▶ Work instruction:
This exercise calls for retyping every line below exactly, with the images omitted.

(Beginning of Data below)

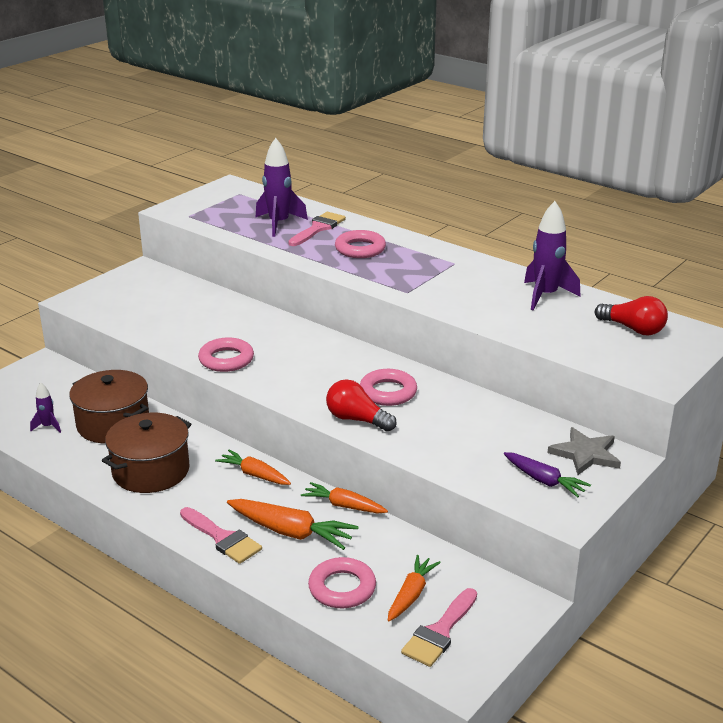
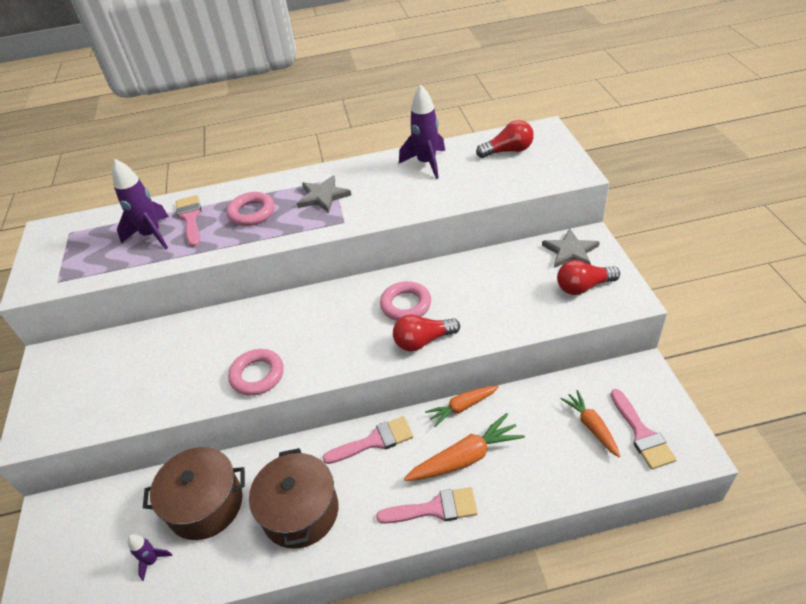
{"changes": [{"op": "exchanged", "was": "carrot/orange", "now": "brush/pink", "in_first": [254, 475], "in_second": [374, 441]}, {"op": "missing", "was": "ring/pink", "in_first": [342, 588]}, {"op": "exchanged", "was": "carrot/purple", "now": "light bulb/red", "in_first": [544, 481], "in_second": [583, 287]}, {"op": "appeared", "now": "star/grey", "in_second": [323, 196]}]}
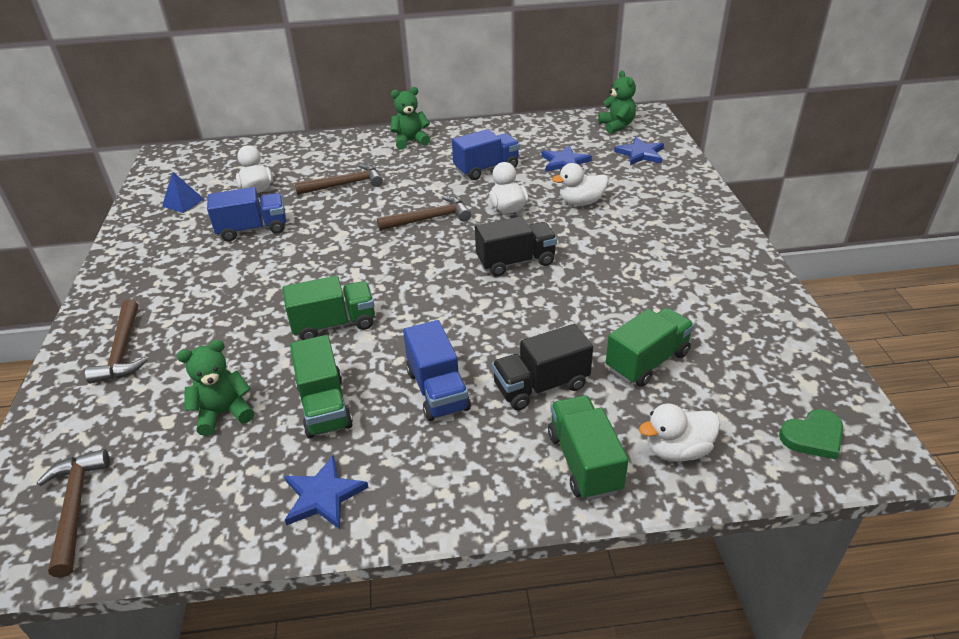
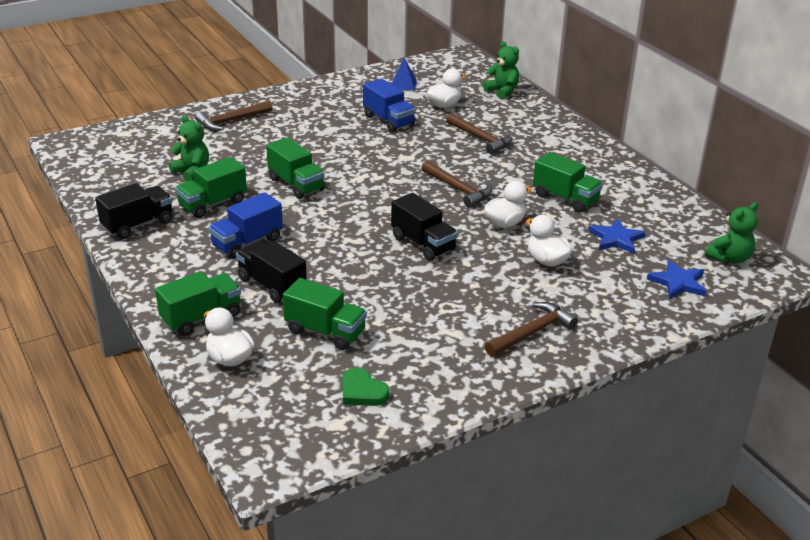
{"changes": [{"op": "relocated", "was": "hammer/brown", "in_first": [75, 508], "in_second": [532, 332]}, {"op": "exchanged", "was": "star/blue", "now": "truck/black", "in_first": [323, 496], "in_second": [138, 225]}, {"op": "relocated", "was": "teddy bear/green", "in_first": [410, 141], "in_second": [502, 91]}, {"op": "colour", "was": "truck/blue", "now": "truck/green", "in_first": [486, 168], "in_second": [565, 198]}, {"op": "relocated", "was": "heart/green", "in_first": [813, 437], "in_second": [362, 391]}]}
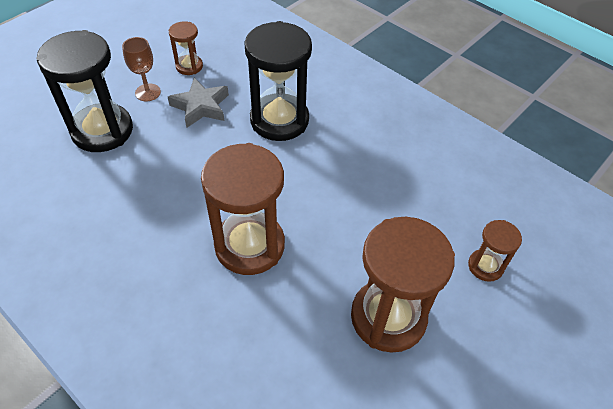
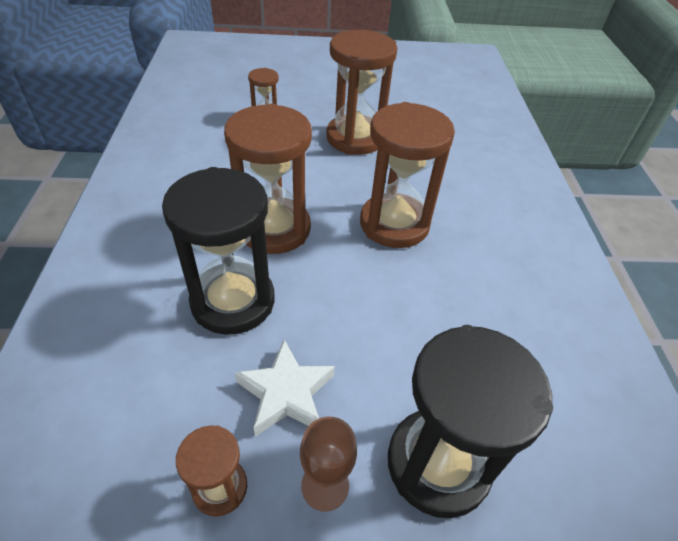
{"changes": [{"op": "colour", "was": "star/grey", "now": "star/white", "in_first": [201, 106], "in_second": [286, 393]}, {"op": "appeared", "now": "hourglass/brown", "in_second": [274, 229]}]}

(End of Data below)

▶ Answer to this exercise:
{"changes": [{"op": "exchanged", "was": "carrot/orange", "now": "brush/pink", "in_first": [254, 475], "in_second": [374, 441]}, {"op": "missing", "was": "ring/pink", "in_first": [342, 588]}, {"op": "exchanged", "was": "carrot/purple", "now": "light bulb/red", "in_first": [544, 481], "in_second": [583, 287]}, {"op": "appeared", "now": "star/grey", "in_second": [323, 196]}]}
{"changes": [{"op": "relocated", "was": "hammer/brown", "in_first": [75, 508], "in_second": [532, 332]}, {"op": "exchanged", "was": "star/blue", "now": "truck/black", "in_first": [323, 496], "in_second": [138, 225]}, {"op": "relocated", "was": "teddy bear/green", "in_first": [410, 141], "in_second": [502, 91]}, {"op": "colour", "was": "truck/blue", "now": "truck/green", "in_first": [486, 168], "in_second": [565, 198]}, {"op": "relocated", "was": "heart/green", "in_first": [813, 437], "in_second": [362, 391]}]}
{"changes": [{"op": "colour", "was": "star/grey", "now": "star/white", "in_first": [201, 106], "in_second": [286, 393]}, {"op": "appeared", "now": "hourglass/brown", "in_second": [274, 229]}]}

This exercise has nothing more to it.